_TASK DETAILS_.
Where a record contains a picture, omit the picture and repeat the rest exactly.

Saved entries
------------

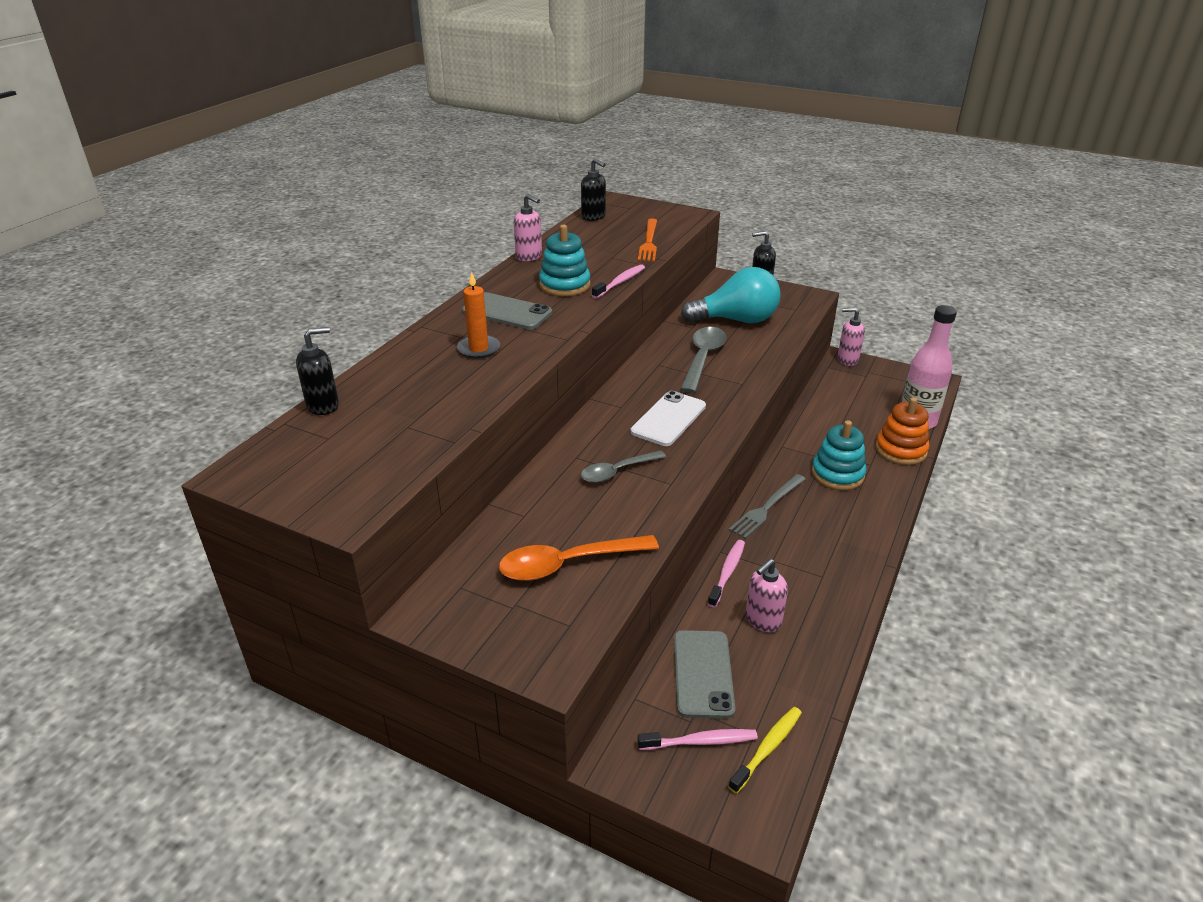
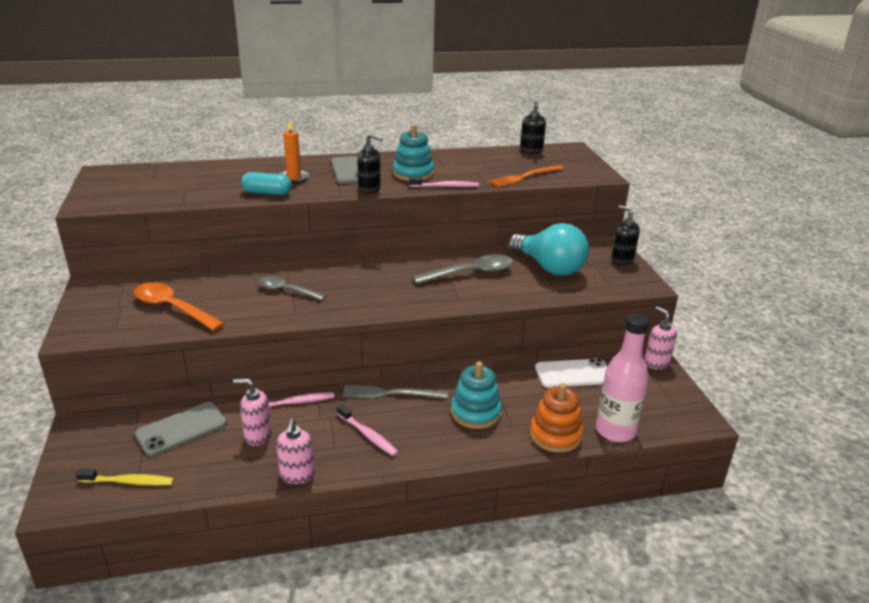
camera: 50 degrees right, 5 degrees down
black soap dispenser [296,327,339,415] -> black soap dispenser moved to [357,133,383,194]
pink soap dispenser [514,194,542,261] -> pink soap dispenser moved to [276,419,315,484]
white phone [630,391,706,446] -> white phone moved to [535,358,607,388]
pink toothbrush [638,729,758,750] -> pink toothbrush moved to [337,404,398,456]
none -> turquoise capsule [241,172,292,195]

------------

_RESULT OF THE TASK_.
camera: 50 degrees right, 5 degrees down
black soap dispenser [296,327,339,415] -> black soap dispenser moved to [357,133,383,194]
pink soap dispenser [514,194,542,261] -> pink soap dispenser moved to [276,419,315,484]
white phone [630,391,706,446] -> white phone moved to [535,358,607,388]
pink toothbrush [638,729,758,750] -> pink toothbrush moved to [337,404,398,456]
none -> turquoise capsule [241,172,292,195]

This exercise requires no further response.